*WHAT YOU HAVE TO DO:*
Work out how many lines in the listing below include the word "change"; answer with the number alone.

== == ==

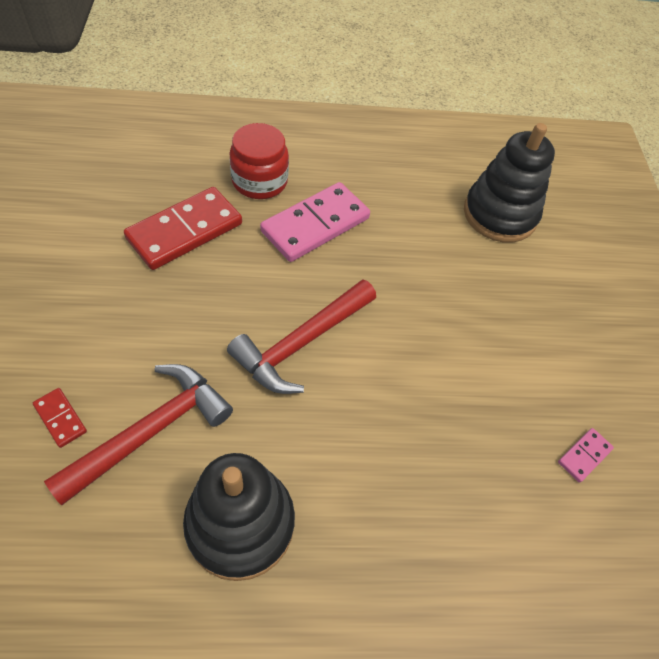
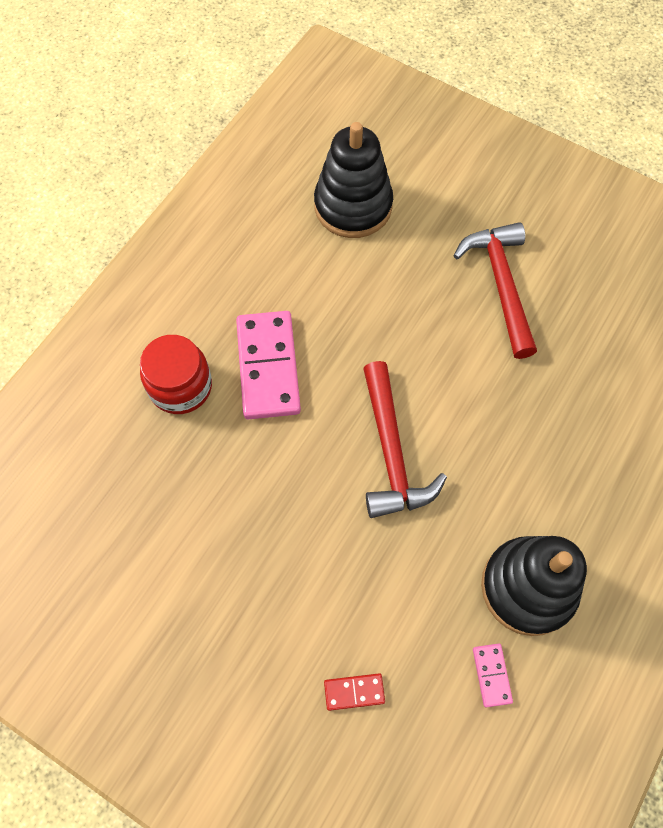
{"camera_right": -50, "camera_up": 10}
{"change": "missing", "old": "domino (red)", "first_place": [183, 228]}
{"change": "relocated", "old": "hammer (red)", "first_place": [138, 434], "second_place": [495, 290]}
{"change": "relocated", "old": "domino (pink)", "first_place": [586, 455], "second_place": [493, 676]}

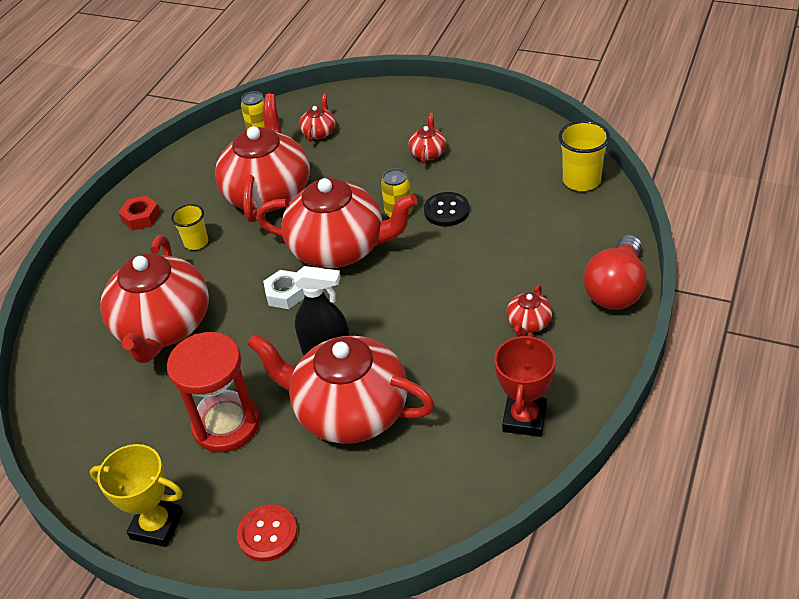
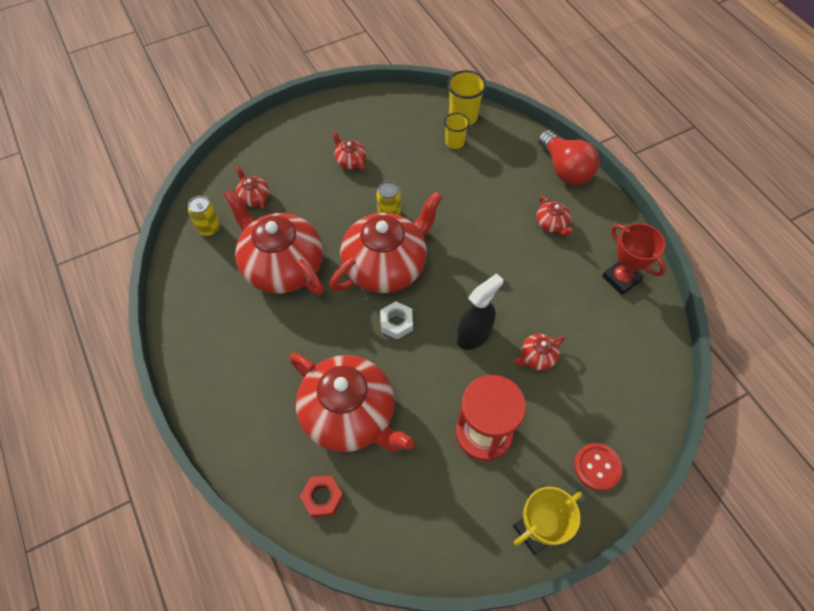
{"camera_right": -55, "camera_up": 15}
{"change": "missing", "old": "button (black)", "first_place": [447, 209]}
{"change": "relocated", "old": "nut (red)", "first_place": [139, 213], "second_place": [322, 496]}
{"change": "relocated", "old": "cup (yellow)", "first_place": [189, 227], "second_place": [457, 131]}
{"change": "size", "old": "teapot (red)", "first_place": [341, 389], "second_place": [539, 352], "factor": 0.42}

== == ==

*RESULT OF THIS EXERCISE:*
7